TASK ITEM>
What are the lines from the one containing "TR3: PMOS FQP27P06" through the last line of the records below? Return them exactly, leaving out pictures.

MATERIAL SHOWN>
====

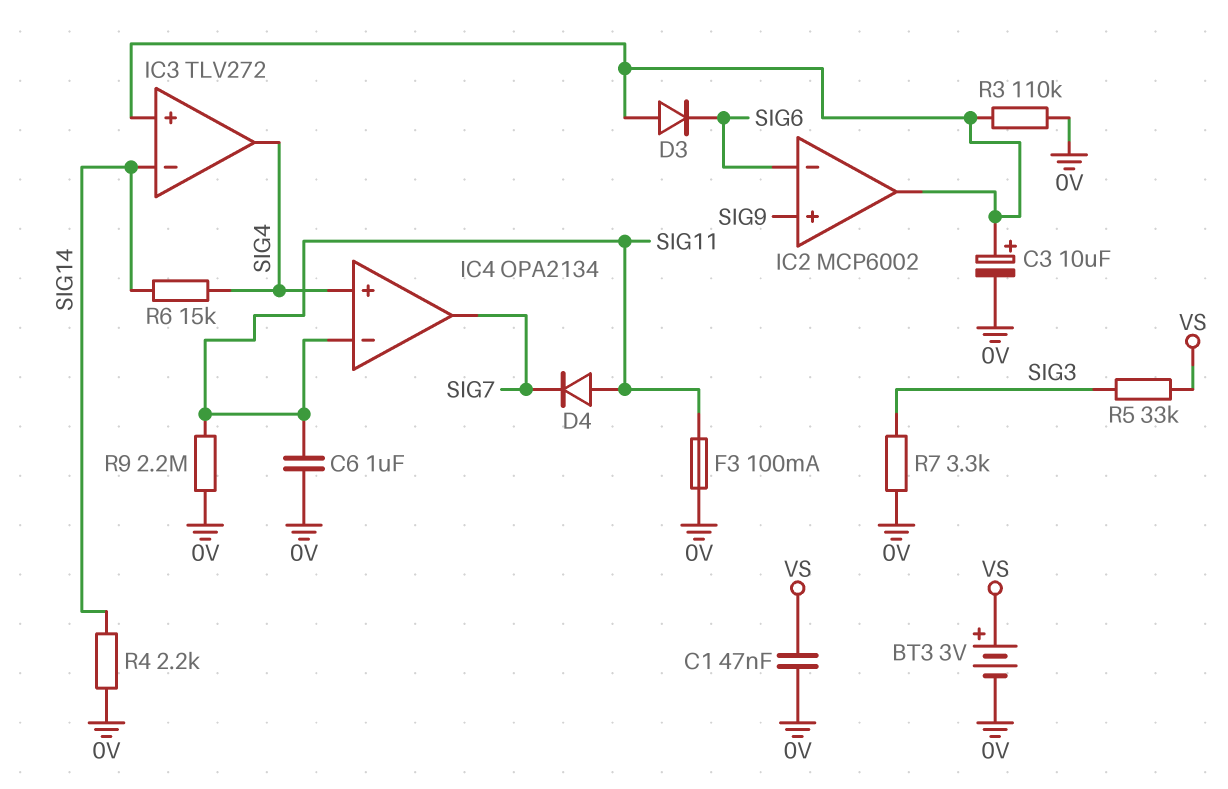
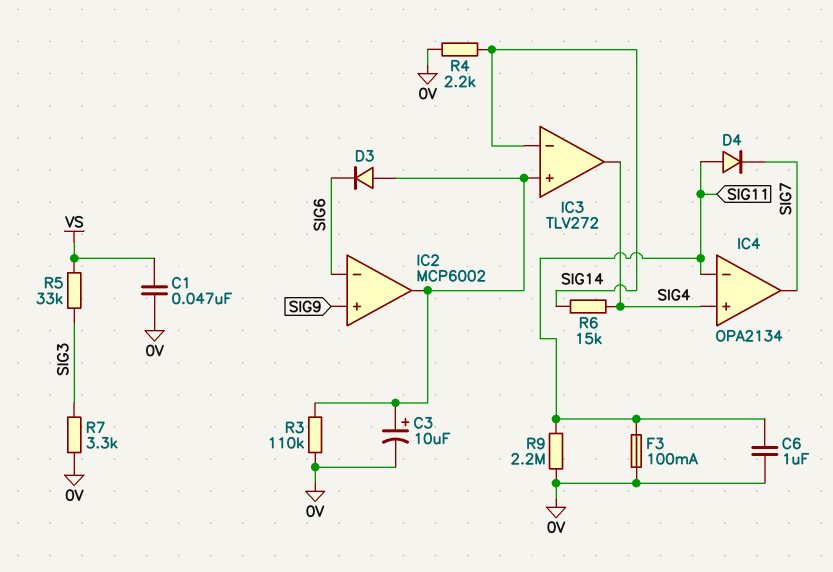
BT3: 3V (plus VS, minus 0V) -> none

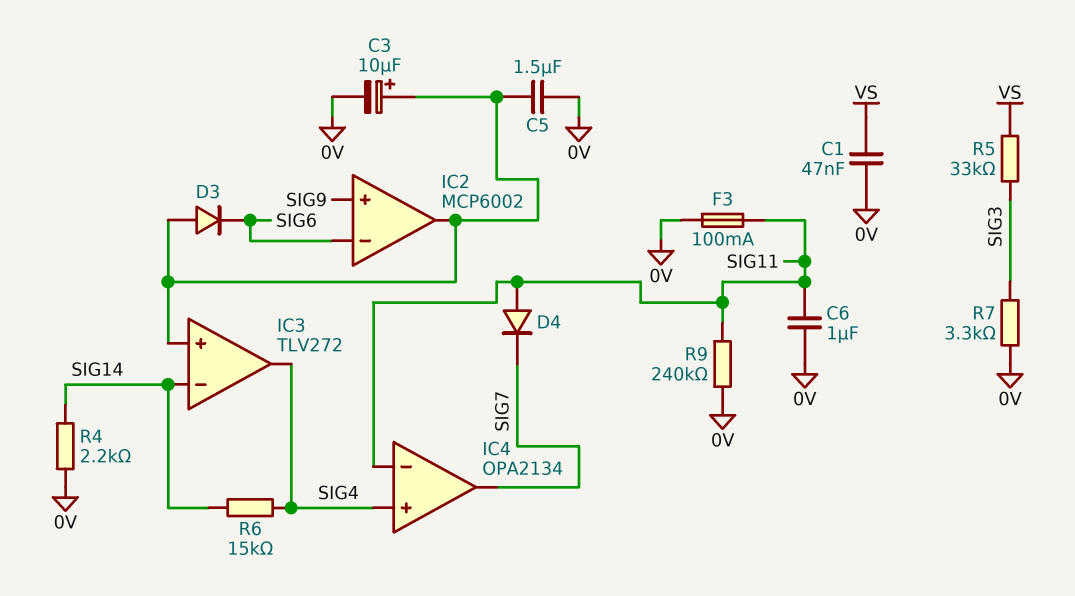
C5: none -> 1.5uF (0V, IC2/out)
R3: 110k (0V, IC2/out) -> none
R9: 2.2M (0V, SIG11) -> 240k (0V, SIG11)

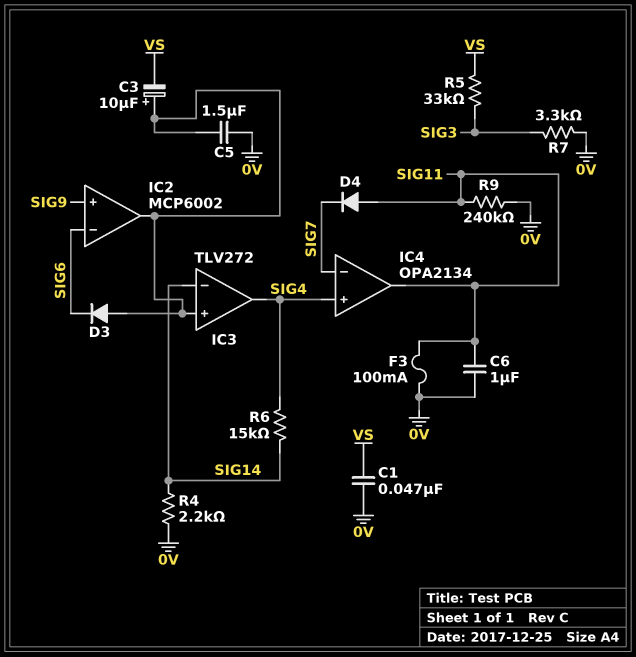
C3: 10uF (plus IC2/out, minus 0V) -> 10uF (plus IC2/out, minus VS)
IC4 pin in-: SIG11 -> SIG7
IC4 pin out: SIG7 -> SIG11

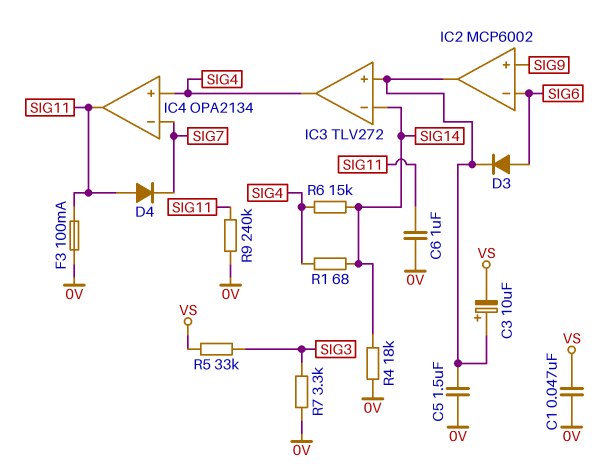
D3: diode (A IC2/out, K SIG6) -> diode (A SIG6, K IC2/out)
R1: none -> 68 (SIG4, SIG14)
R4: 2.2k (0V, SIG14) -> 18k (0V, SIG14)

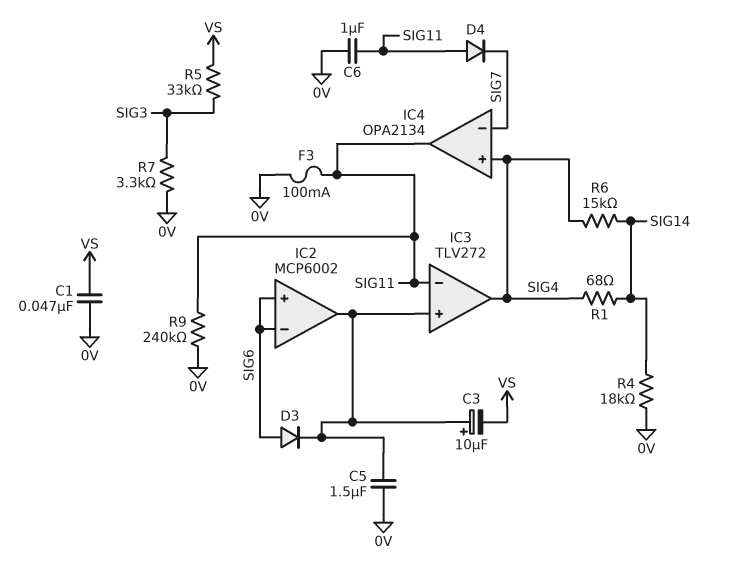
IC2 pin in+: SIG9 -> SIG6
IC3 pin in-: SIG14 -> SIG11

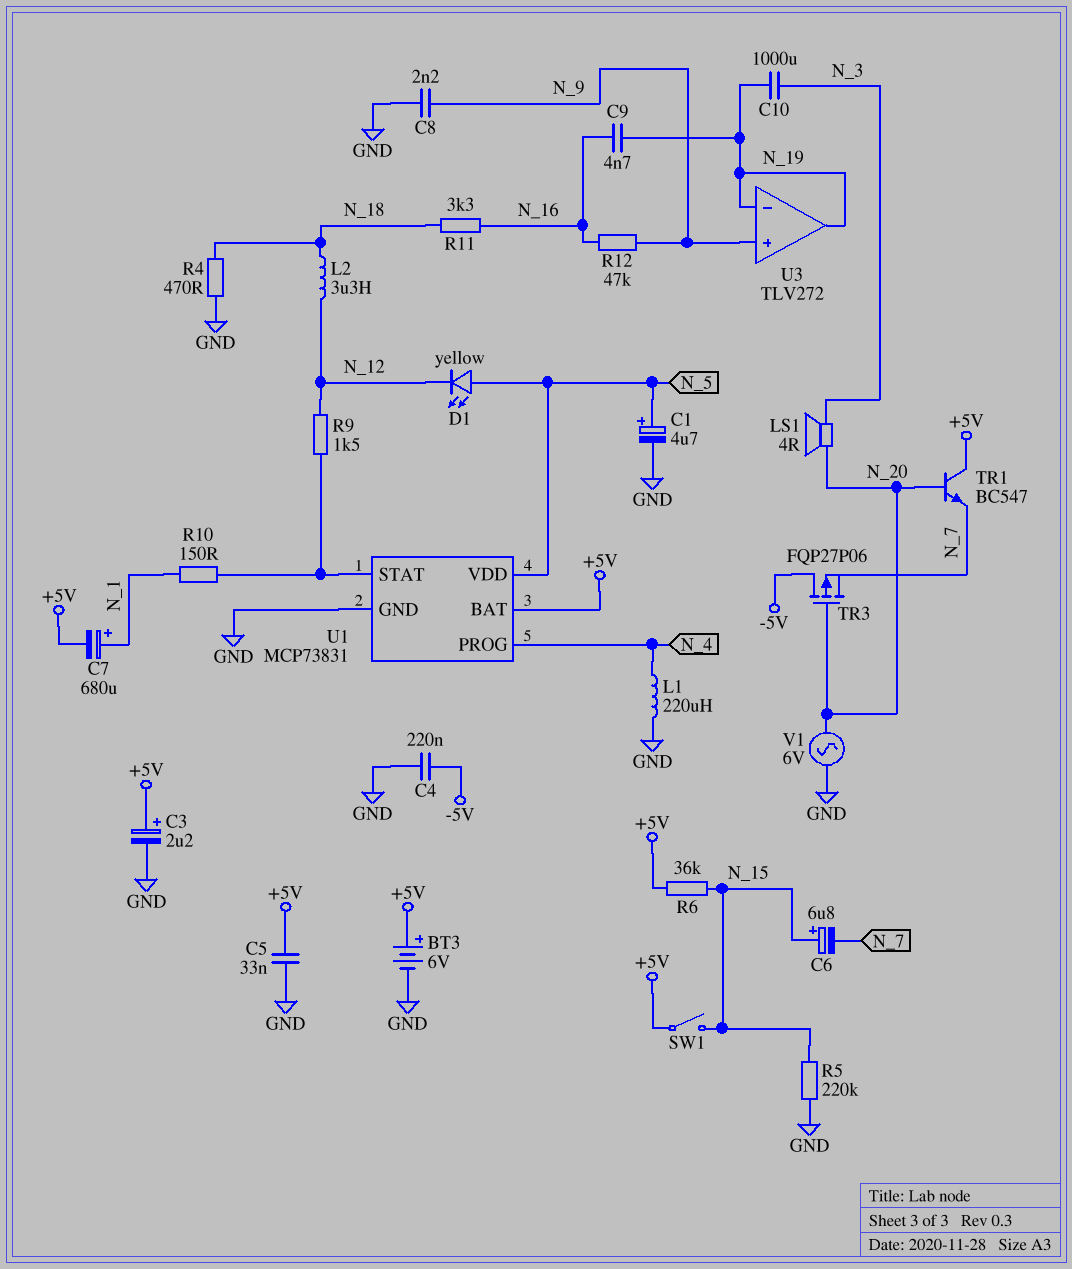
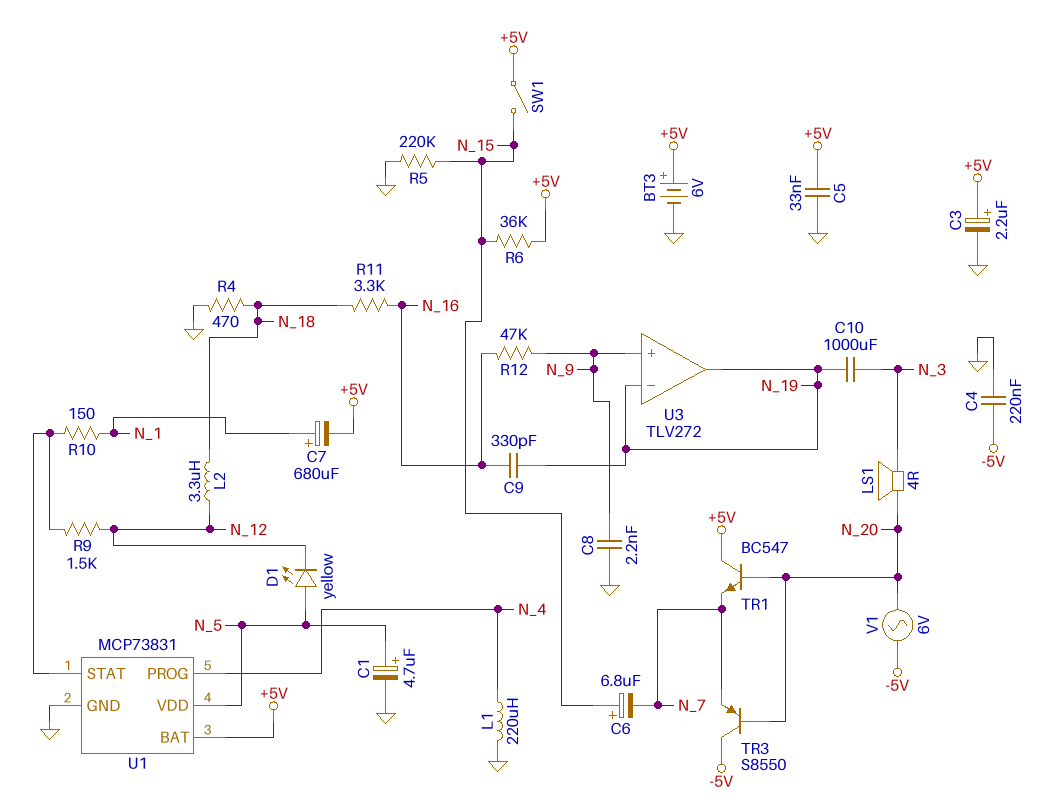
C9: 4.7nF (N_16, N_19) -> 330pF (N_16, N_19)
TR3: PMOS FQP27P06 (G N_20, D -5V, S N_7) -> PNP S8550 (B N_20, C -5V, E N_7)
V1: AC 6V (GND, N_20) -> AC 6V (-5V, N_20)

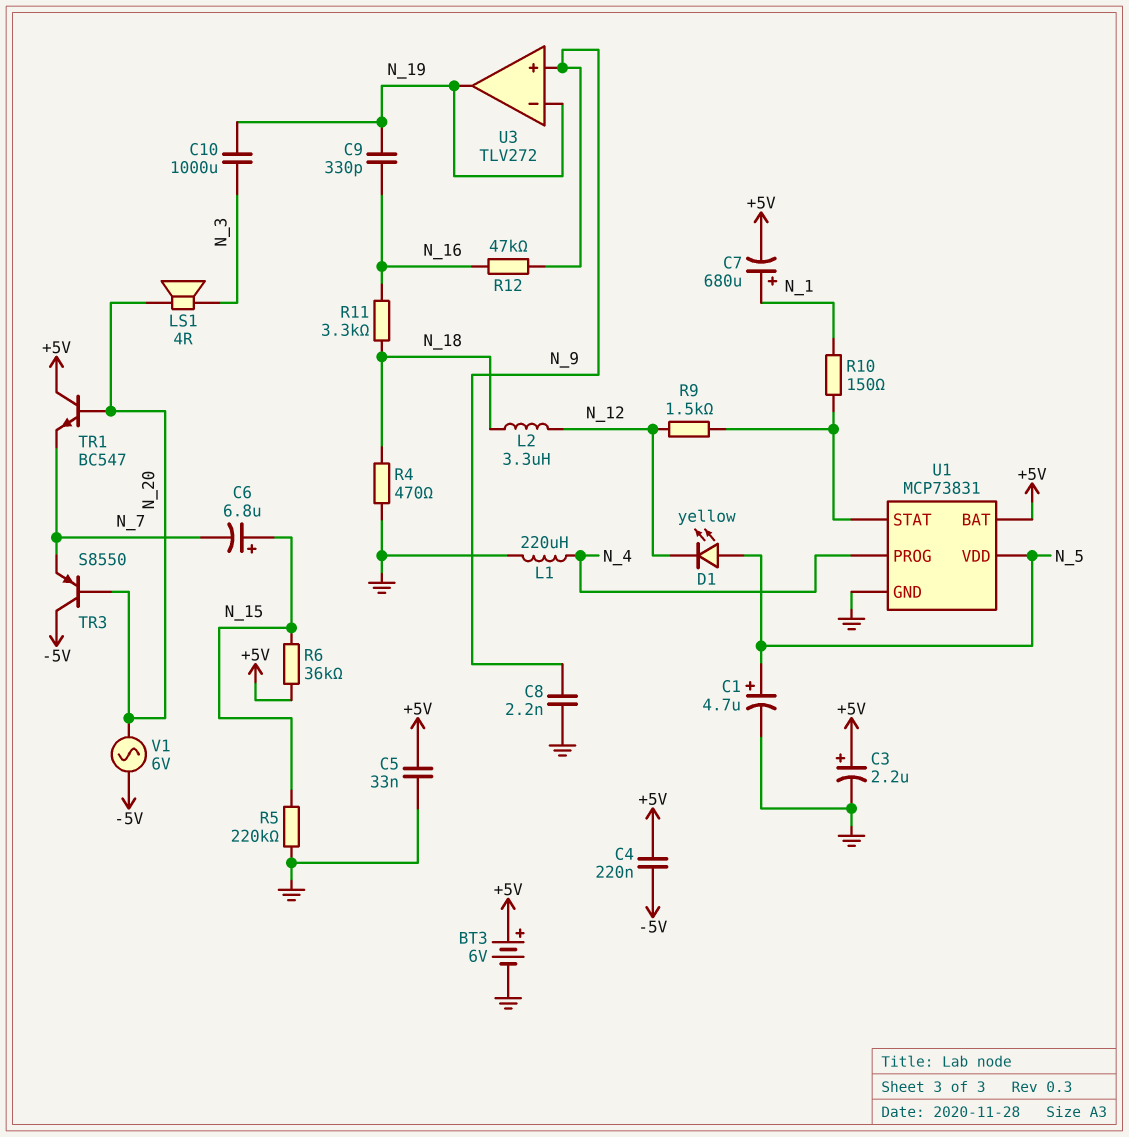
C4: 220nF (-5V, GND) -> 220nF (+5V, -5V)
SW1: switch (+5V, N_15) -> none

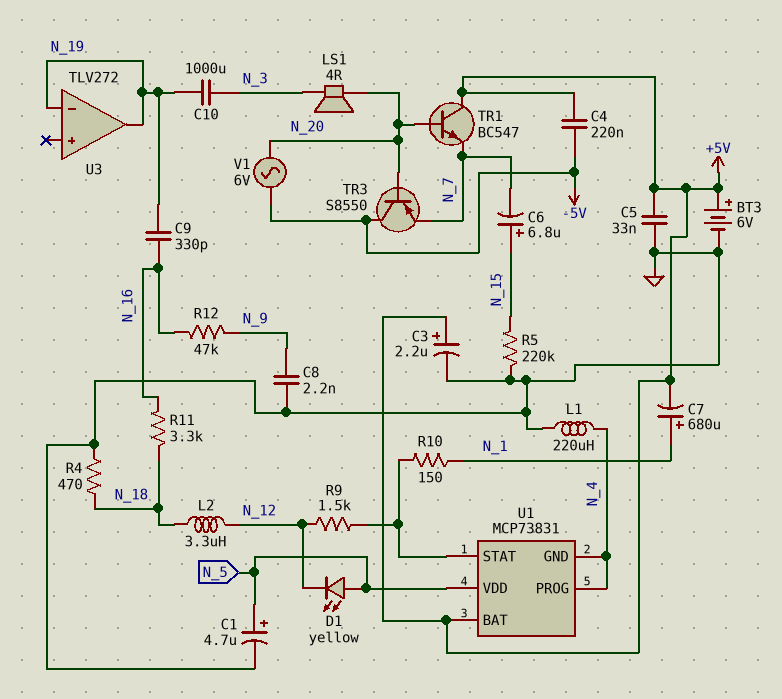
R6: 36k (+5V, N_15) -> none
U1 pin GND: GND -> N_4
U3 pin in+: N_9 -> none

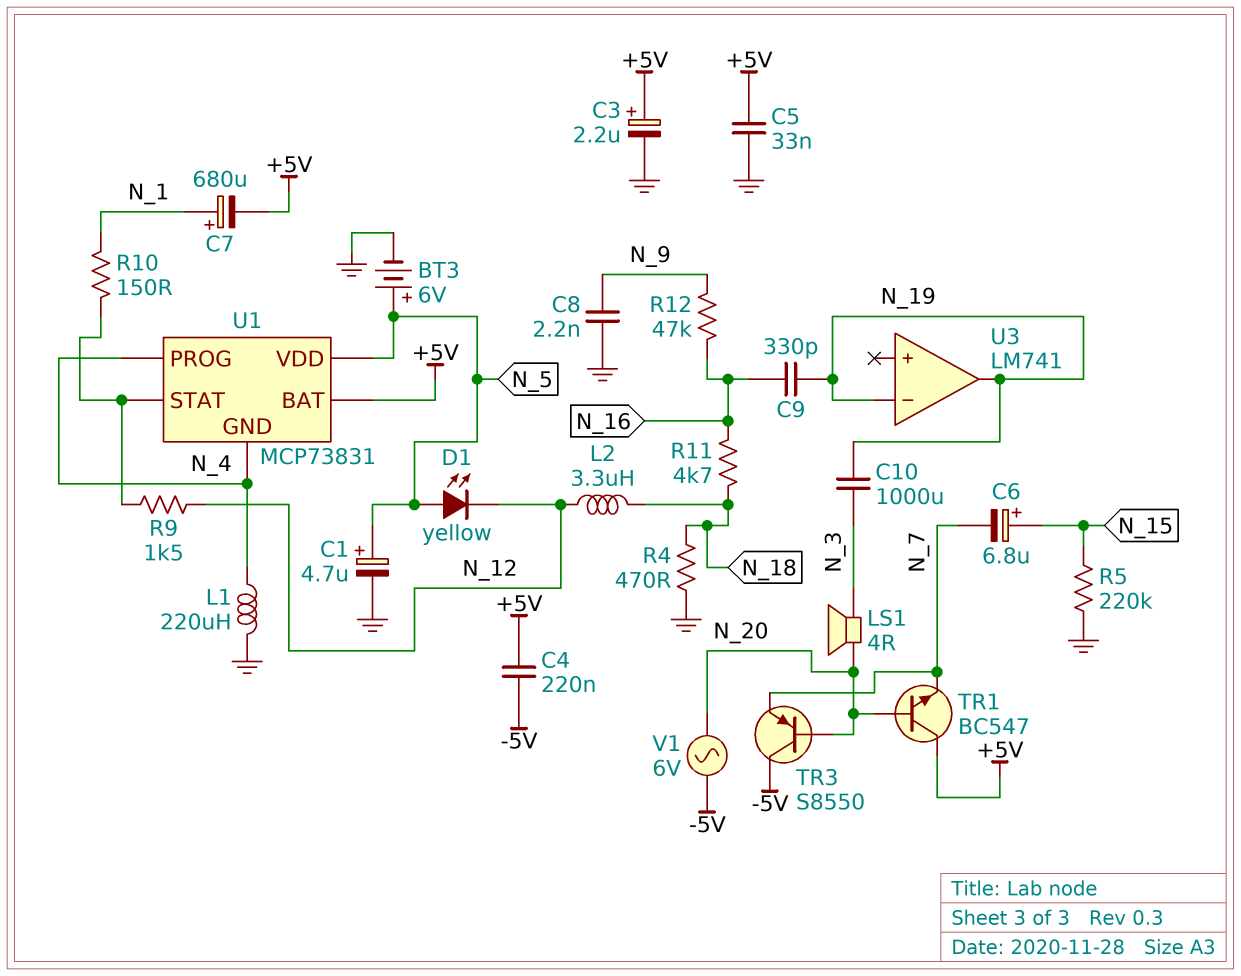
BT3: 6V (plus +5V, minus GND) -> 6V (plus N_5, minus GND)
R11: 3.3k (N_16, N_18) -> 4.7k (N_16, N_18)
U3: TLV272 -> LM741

====

ANSWER SECTION>
TR3: PMOS FQP27P06 (G N_20, D -5V, S N_7) -> PNP S8550 (B N_20, C -5V, E N_7)
V1: AC 6V (GND, N_20) -> AC 6V (-5V, N_20)

C4: 220nF (-5V, GND) -> 220nF (+5V, -5V)
SW1: switch (+5V, N_15) -> none

R6: 36k (+5V, N_15) -> none
U1 pin GND: GND -> N_4
U3 pin in+: N_9 -> none

BT3: 6V (plus +5V, minus GND) -> 6V (plus N_5, minus GND)
R11: 3.3k (N_16, N_18) -> 4.7k (N_16, N_18)
U3: TLV272 -> LM741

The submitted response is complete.